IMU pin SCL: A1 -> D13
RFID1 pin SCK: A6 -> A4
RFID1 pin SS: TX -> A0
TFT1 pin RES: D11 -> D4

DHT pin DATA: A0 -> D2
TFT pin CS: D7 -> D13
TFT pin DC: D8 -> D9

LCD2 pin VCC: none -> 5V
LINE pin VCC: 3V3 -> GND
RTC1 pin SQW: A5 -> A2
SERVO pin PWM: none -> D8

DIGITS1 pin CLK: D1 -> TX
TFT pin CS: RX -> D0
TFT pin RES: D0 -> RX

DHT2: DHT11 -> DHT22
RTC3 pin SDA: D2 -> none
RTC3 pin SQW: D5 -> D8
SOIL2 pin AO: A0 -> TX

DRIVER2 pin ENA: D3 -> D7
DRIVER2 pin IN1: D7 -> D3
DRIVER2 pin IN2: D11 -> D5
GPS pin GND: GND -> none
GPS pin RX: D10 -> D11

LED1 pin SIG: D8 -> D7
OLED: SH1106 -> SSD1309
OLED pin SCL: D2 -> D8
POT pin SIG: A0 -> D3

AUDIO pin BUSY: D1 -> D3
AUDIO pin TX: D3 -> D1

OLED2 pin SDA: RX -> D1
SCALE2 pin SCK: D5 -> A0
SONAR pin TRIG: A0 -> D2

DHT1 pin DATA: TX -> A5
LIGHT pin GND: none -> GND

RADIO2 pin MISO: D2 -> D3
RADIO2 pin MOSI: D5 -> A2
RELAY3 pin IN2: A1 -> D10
————————
**PROMPT**
An exact copy of the listing is what's needed here.

**RESPONSE TO THE EXERCISE**
IMU pin SCL: A1 -> D13
RFID1 pin SCK: A6 -> A4
RFID1 pin SS: TX -> A0
TFT1 pin RES: D11 -> D4

DHT pin DATA: A0 -> D2
TFT pin CS: D7 -> D13
TFT pin DC: D8 -> D9

LCD2 pin VCC: none -> 5V
LINE pin VCC: 3V3 -> GND
RTC1 pin SQW: A5 -> A2
SERVO pin PWM: none -> D8

DIGITS1 pin CLK: D1 -> TX
TFT pin CS: RX -> D0
TFT pin RES: D0 -> RX

DHT2: DHT11 -> DHT22
RTC3 pin SDA: D2 -> none
RTC3 pin SQW: D5 -> D8
SOIL2 pin AO: A0 -> TX

DRIVER2 pin ENA: D3 -> D7
DRIVER2 pin IN1: D7 -> D3
DRIVER2 pin IN2: D11 -> D5
GPS pin GND: GND -> none
GPS pin RX: D10 -> D11

LED1 pin SIG: D8 -> D7
OLED: SH1106 -> SSD1309
OLED pin SCL: D2 -> D8
POT pin SIG: A0 -> D3

AUDIO pin BUSY: D1 -> D3
AUDIO pin TX: D3 -> D1

OLED2 pin SDA: RX -> D1
SCALE2 pin SCK: D5 -> A0
SONAR pin TRIG: A0 -> D2

DHT1 pin DATA: TX -> A5
LIGHT pin GND: none -> GND

RADIO2 pin MISO: D2 -> D3
RADIO2 pin MOSI: D5 -> A2
RELAY3 pin IN2: A1 -> D10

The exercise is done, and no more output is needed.